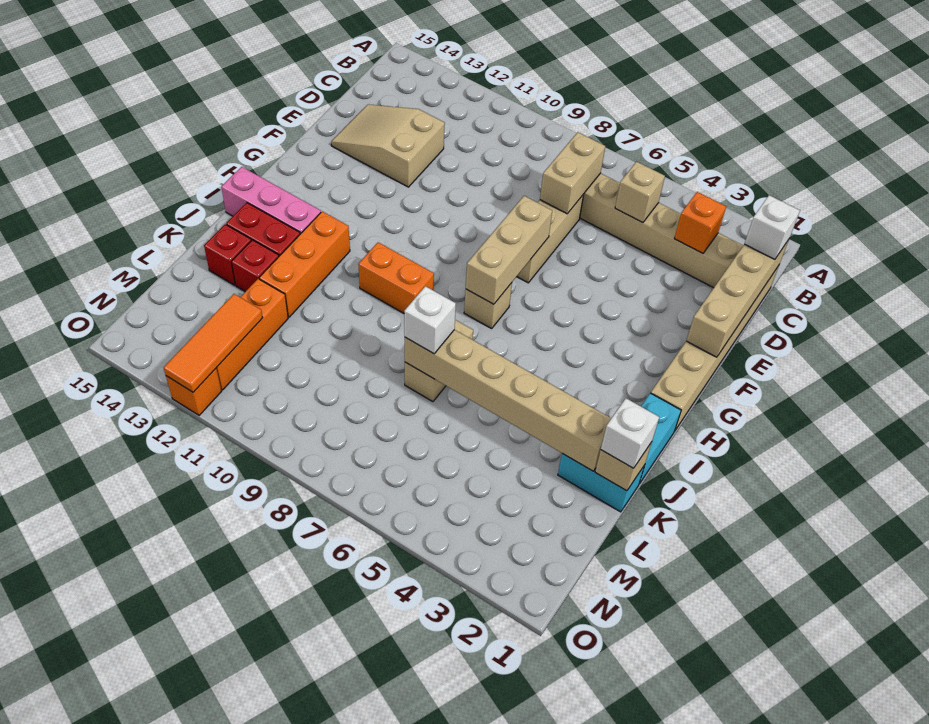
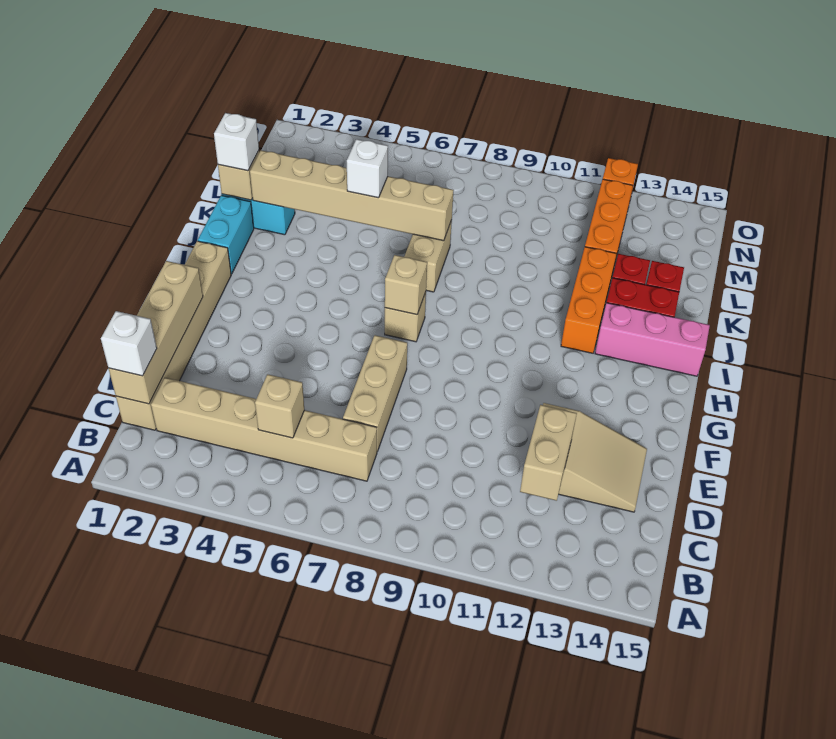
orange brick C3 level 2 -> none
tan brick C7:D7 level 2 -> tan brick C12:D12 level 2
tan brick F7:H7 level 2 -> tan brick H7 level 2
orange brick I9:I10 level 1 -> none
white brick K7 level 3 -> white brick K5 level 3
orange tile M12:O12 level 2 -> none

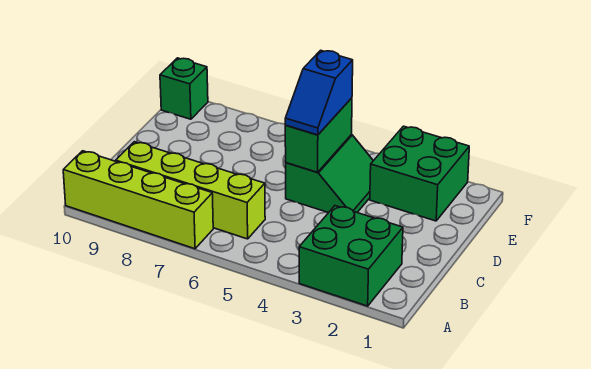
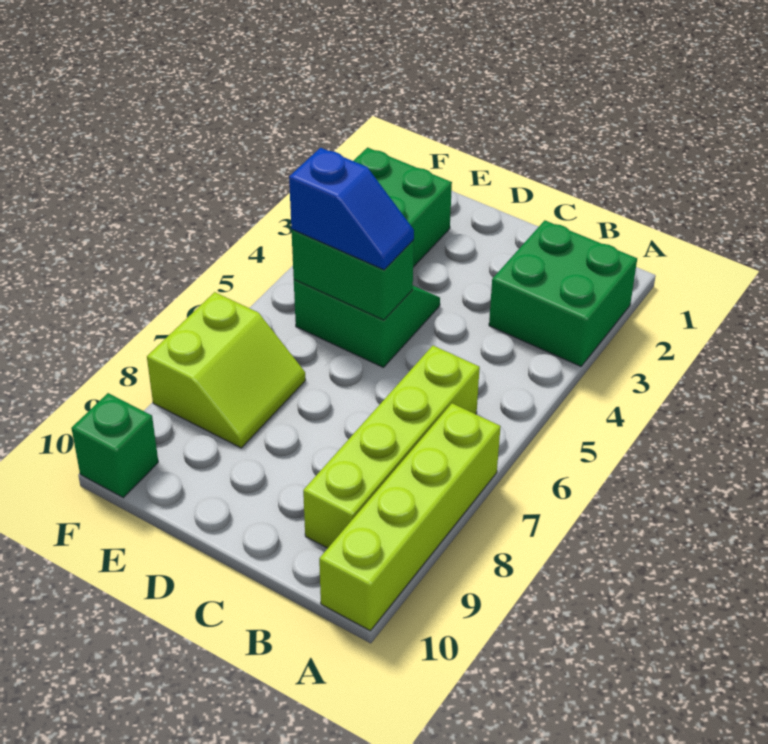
none -> lime slope E7:F8 level 1 top F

· · · · · · ·

Task requirements: Which lines of the listing contain the string "brick"? Copy every one of them.

Output for this task:
orange brick C3 level 2 -> none
tan brick C7:D7 level 2 -> tan brick C12:D12 level 2
tan brick F7:H7 level 2 -> tan brick H7 level 2
orange brick I9:I10 level 1 -> none
white brick K7 level 3 -> white brick K5 level 3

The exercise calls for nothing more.